▶ [Your goal] Please set down, unchanged, each line from the one with "The ebony tin" to the final line of the data below, both included. Drop the pictures.

▶ [Data excerpt]
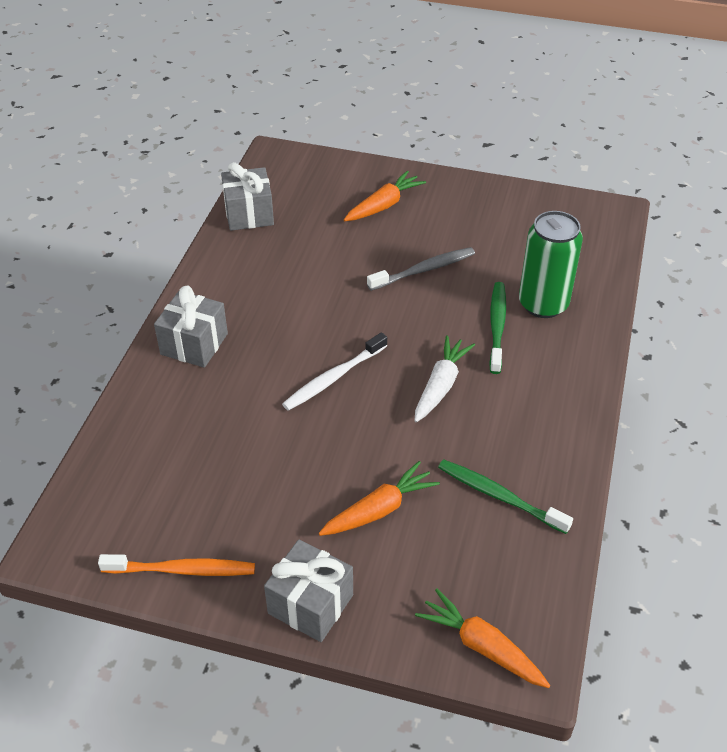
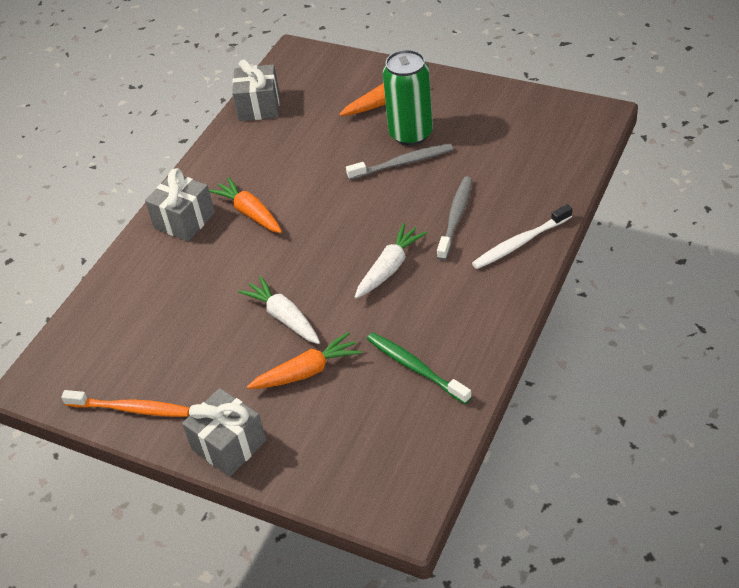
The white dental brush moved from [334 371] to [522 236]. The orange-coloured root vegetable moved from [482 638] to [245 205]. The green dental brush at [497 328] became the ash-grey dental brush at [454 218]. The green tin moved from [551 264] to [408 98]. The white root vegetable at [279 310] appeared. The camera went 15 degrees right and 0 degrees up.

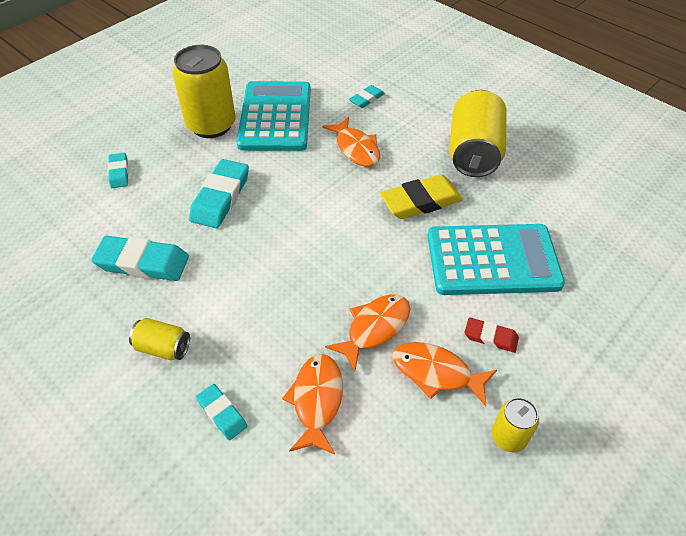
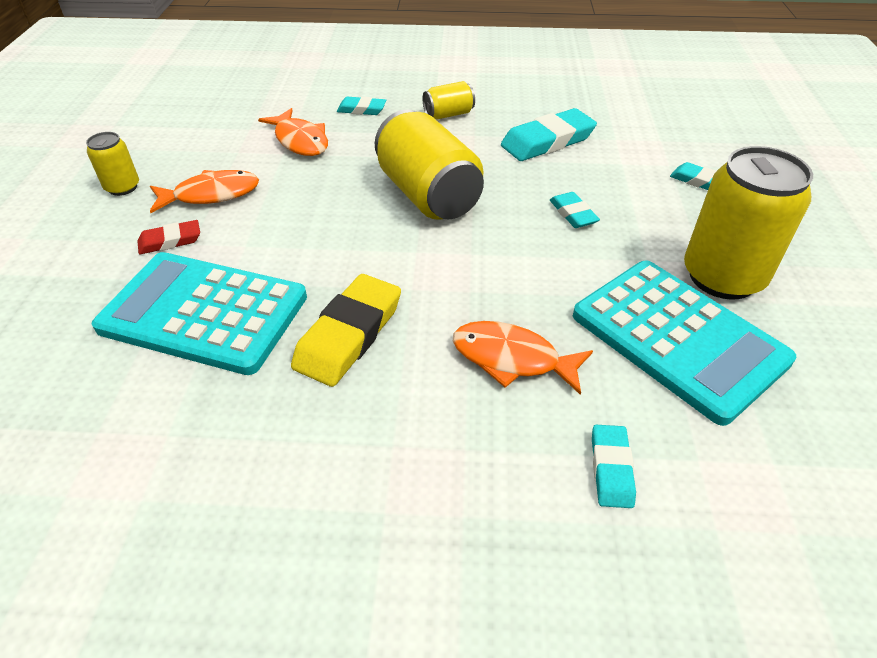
The teal gum eraser at [219 193] changed to 0.55 times the size. The orange-coloured fish at [367 332] disappeared. The teal adding machine at [496 259] turned 60 degrees clockwise. The yellow tin moved from [478 133] to [429 165]. The camera went 140 degrees right and 5 degrees down.

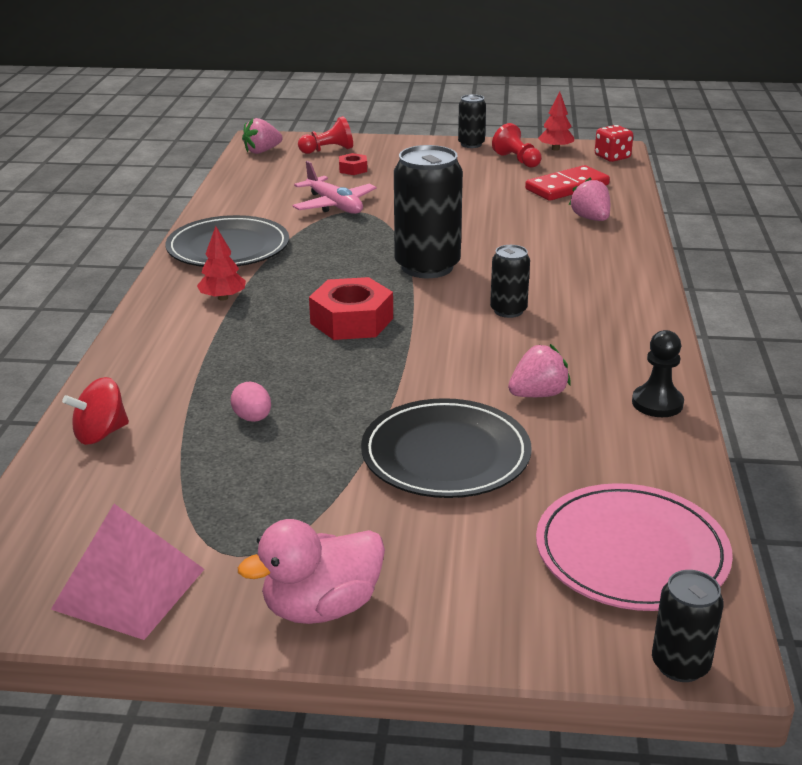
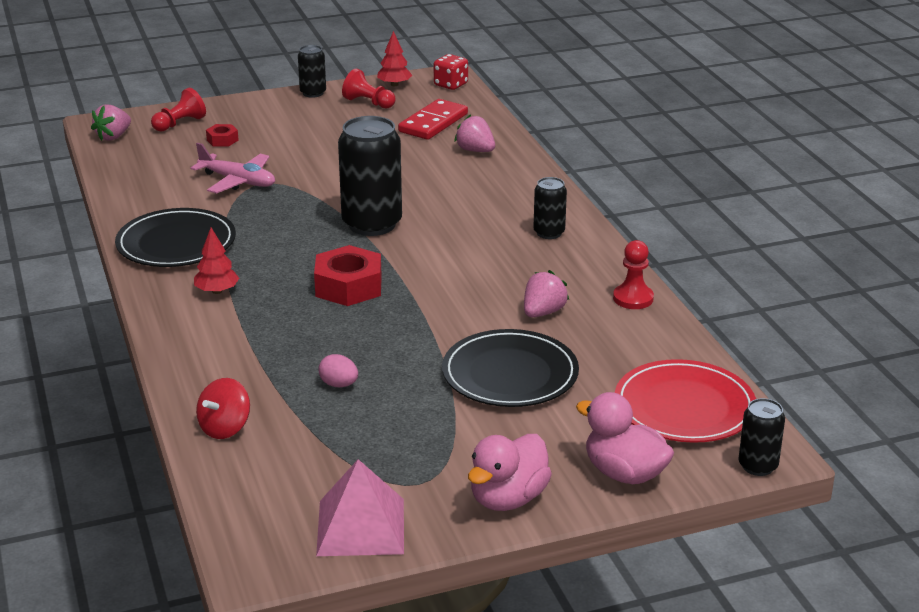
The ebony tin moved from [510 281] to [550 208]. The rosy flat dish at [634 547] became the crimson flat dish at [685 401]. The ebony pawn at [658 373] became the crimson pawn at [633 274]. The rosy toy duck at [625 438] appeared. The camera went 25 degrees left and 0 degrees up.

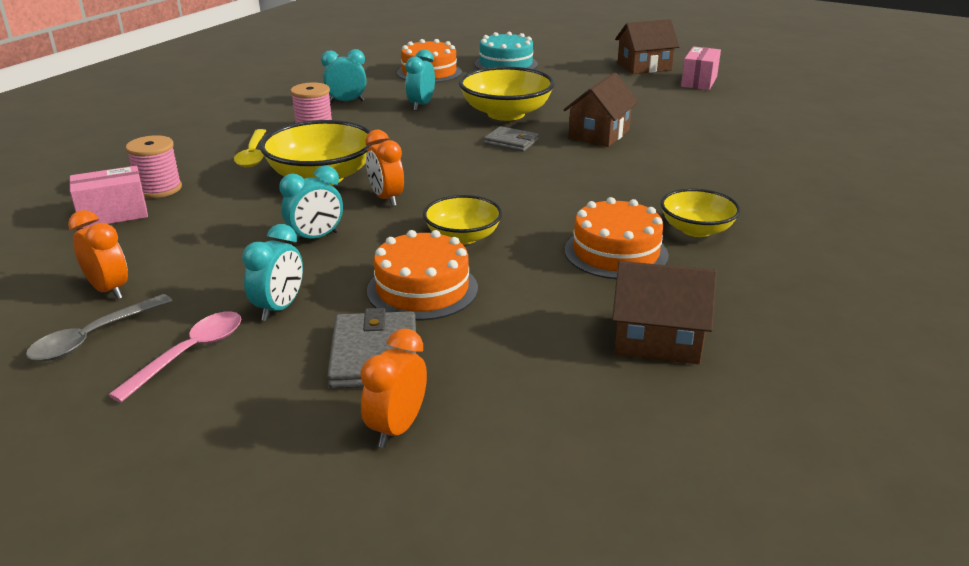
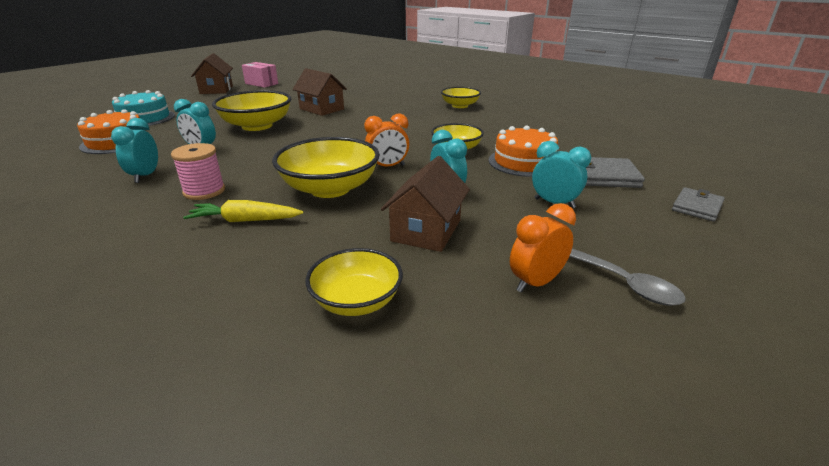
The rosy parcel at [108 197] was replaced by the yellow deep dish at [354 282]. The rosy spoon at [174 356] disappeared. The rosy reel of thread at [154 166] disappeared. The yellow spoon at [250 148] was replaced by the yellow root vegetable at [243 211]. The orange-coloured bedside clock at [393 388] disappeared. The ash-grey card wallet moved from [511 139] to [698 204]. The orange-coloured gateau at [616 238] disappeared. The brown toy house moved from [664 312] to [425 204]. The camera went 80 degrees left and 0 degrees up.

▶ [Exercise output]
The ebony tin moved from [510 281] to [550 208]. The rosy flat dish at [634 547] became the crimson flat dish at [685 401]. The ebony pawn at [658 373] became the crimson pawn at [633 274]. The rosy toy duck at [625 438] appeared. The camera went 25 degrees left and 0 degrees up.

The rosy parcel at [108 197] was replaced by the yellow deep dish at [354 282]. The rosy spoon at [174 356] disappeared. The rosy reel of thread at [154 166] disappeared. The yellow spoon at [250 148] was replaced by the yellow root vegetable at [243 211]. The orange-coloured bedside clock at [393 388] disappeared. The ash-grey card wallet moved from [511 139] to [698 204]. The orange-coloured gateau at [616 238] disappeared. The brown toy house moved from [664 312] to [425 204]. The camera went 80 degrees left and 0 degrees up.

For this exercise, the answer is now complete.